▶ Task description: Please copy out the entries until you have copied the line that contains "C4: 4.7uF (plus", beginning with the first line.

▶ Data records:

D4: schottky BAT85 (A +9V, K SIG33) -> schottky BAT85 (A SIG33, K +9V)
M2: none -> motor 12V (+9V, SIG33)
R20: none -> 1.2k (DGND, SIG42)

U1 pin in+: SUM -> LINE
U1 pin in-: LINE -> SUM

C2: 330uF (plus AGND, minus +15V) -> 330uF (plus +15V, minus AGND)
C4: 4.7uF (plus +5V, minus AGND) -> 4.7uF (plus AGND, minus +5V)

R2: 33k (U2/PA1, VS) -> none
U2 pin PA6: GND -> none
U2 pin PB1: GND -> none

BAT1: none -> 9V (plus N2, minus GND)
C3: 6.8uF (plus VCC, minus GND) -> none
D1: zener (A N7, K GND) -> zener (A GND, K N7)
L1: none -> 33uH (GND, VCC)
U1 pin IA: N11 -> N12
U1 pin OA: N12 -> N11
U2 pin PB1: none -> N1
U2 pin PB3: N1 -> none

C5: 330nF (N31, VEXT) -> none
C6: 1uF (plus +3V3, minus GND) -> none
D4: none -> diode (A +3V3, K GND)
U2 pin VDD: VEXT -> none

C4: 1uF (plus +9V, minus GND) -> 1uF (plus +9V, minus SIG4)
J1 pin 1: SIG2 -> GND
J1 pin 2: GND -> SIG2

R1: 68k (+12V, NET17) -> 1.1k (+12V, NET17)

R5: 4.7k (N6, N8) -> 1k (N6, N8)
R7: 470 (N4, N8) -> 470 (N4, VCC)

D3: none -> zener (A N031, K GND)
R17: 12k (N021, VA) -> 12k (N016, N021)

▶ The answer:
D4: schottky BAT85 (A +9V, K SIG33) -> schottky BAT85 (A SIG33, K +9V)
M2: none -> motor 12V (+9V, SIG33)
R20: none -> 1.2k (DGND, SIG42)

U1 pin in+: SUM -> LINE
U1 pin in-: LINE -> SUM

C2: 330uF (plus AGND, minus +15V) -> 330uF (plus +15V, minus AGND)
C4: 4.7uF (plus +5V, minus AGND) -> 4.7uF (plus AGND, minus +5V)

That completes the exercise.